» **REQUIREMENTS**
Print each line of the items below, keeping every word and number unchanged.

» **Dataset entries**
>>>>>

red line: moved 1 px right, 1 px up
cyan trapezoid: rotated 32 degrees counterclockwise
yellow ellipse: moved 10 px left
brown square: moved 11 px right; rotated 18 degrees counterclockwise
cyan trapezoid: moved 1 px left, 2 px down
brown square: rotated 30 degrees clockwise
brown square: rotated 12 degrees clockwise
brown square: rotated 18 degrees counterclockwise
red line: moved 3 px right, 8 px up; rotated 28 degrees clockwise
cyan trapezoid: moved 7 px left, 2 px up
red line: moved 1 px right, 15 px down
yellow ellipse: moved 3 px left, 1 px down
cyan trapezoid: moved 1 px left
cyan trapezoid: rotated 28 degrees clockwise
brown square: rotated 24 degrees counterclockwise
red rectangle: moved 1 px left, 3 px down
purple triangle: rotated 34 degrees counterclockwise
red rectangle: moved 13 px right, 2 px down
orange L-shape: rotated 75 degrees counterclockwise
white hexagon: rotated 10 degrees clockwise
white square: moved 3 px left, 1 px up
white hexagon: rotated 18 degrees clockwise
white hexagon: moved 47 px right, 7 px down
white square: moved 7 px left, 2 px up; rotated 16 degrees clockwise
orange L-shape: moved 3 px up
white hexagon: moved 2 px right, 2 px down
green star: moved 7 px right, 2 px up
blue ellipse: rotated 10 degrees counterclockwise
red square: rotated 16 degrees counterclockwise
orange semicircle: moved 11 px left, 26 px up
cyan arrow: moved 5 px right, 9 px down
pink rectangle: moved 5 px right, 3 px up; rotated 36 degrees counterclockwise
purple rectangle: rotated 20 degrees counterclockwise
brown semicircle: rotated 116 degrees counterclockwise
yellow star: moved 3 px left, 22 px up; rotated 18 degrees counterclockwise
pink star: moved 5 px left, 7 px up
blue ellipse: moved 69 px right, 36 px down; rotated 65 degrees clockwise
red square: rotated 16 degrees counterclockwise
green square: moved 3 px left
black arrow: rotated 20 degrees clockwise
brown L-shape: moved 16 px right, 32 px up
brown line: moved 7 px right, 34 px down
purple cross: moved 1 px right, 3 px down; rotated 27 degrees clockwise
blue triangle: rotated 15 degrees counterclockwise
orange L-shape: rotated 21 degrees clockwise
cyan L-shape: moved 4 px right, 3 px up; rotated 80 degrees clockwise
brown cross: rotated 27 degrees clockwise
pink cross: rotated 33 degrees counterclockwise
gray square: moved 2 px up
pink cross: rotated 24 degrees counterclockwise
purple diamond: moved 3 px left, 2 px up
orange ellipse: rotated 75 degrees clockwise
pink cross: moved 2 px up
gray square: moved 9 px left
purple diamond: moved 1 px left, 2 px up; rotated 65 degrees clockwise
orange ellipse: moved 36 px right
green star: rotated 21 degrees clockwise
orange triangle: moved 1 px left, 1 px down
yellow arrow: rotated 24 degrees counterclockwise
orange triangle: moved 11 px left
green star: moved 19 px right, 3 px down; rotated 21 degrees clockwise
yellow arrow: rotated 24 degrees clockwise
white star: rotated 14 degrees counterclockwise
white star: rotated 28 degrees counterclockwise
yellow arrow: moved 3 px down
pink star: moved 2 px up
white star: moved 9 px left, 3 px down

<<<<<

» **SOLUTION**
red line: moved 1 px right, 1 px up
cyan trapezoid: rotated 32 degrees counterclockwise
yellow ellipse: moved 10 px left
brown square: moved 11 px right; rotated 18 degrees counterclockwise
cyan trapezoid: moved 1 px left, 2 px down
brown square: rotated 30 degrees clockwise
brown square: rotated 12 degrees clockwise
brown square: rotated 18 degrees counterclockwise
red line: moved 3 px right, 8 px up; rotated 28 degrees clockwise
cyan trapezoid: moved 7 px left, 2 px up
red line: moved 1 px right, 15 px down
yellow ellipse: moved 3 px left, 1 px down
cyan trapezoid: moved 1 px left
cyan trapezoid: rotated 28 degrees clockwise
brown square: rotated 24 degrees counterclockwise
red rectangle: moved 1 px left, 3 px down
purple triangle: rotated 34 degrees counterclockwise
red rectangle: moved 13 px right, 2 px down
orange L-shape: rotated 75 degrees counterclockwise
white hexagon: rotated 10 degrees clockwise
white square: moved 3 px left, 1 px up
white hexagon: rotated 18 degrees clockwise
white hexagon: moved 47 px right, 7 px down
white square: moved 7 px left, 2 px up; rotated 16 degrees clockwise
orange L-shape: moved 3 px up
white hexagon: moved 2 px right, 2 px down
green star: moved 7 px right, 2 px up
blue ellipse: rotated 10 degrees counterclockwise
red square: rotated 16 degrees counterclockwise
orange semicircle: moved 11 px left, 26 px up
cyan arrow: moved 5 px right, 9 px down
pink rectangle: moved 5 px right, 3 px up; rotated 36 degrees counterclockwise
purple rectangle: rotated 20 degrees counterclockwise
brown semicircle: rotated 116 degrees counterclockwise
yellow star: moved 3 px left, 22 px up; rotated 18 degrees counterclockwise
pink star: moved 5 px left, 7 px up
blue ellipse: moved 69 px right, 36 px down; rotated 65 degrees clockwise
red square: rotated 16 degrees counterclockwise
green square: moved 3 px left
black arrow: rotated 20 degrees clockwise
brown L-shape: moved 16 px right, 32 px up
brown line: moved 7 px right, 34 px down
purple cross: moved 1 px right, 3 px down; rotated 27 degrees clockwise
blue triangle: rotated 15 degrees counterclockwise
orange L-shape: rotated 21 degrees clockwise
cyan L-shape: moved 4 px right, 3 px up; rotated 80 degrees clockwise
brown cross: rotated 27 degrees clockwise
pink cross: rotated 33 degrees counterclockwise
gray square: moved 2 px up
pink cross: rotated 24 degrees counterclockwise
purple diamond: moved 3 px left, 2 px up
orange ellipse: rotated 75 degrees clockwise
pink cross: moved 2 px up
gray square: moved 9 px left
purple diamond: moved 1 px left, 2 px up; rotated 65 degrees clockwise
orange ellipse: moved 36 px right
green star: rotated 21 degrees clockwise
orange triangle: moved 1 px left, 1 px down
yellow arrow: rotated 24 degrees counterclockwise
orange triangle: moved 11 px left
green star: moved 19 px right, 3 px down; rotated 21 degrees clockwise
yellow arrow: rotated 24 degrees clockwise
white star: rotated 14 degrees counterclockwise
white star: rotated 28 degrees counterclockwise
yellow arrow: moved 3 px down
pink star: moved 2 px up
white star: moved 9 px left, 3 px down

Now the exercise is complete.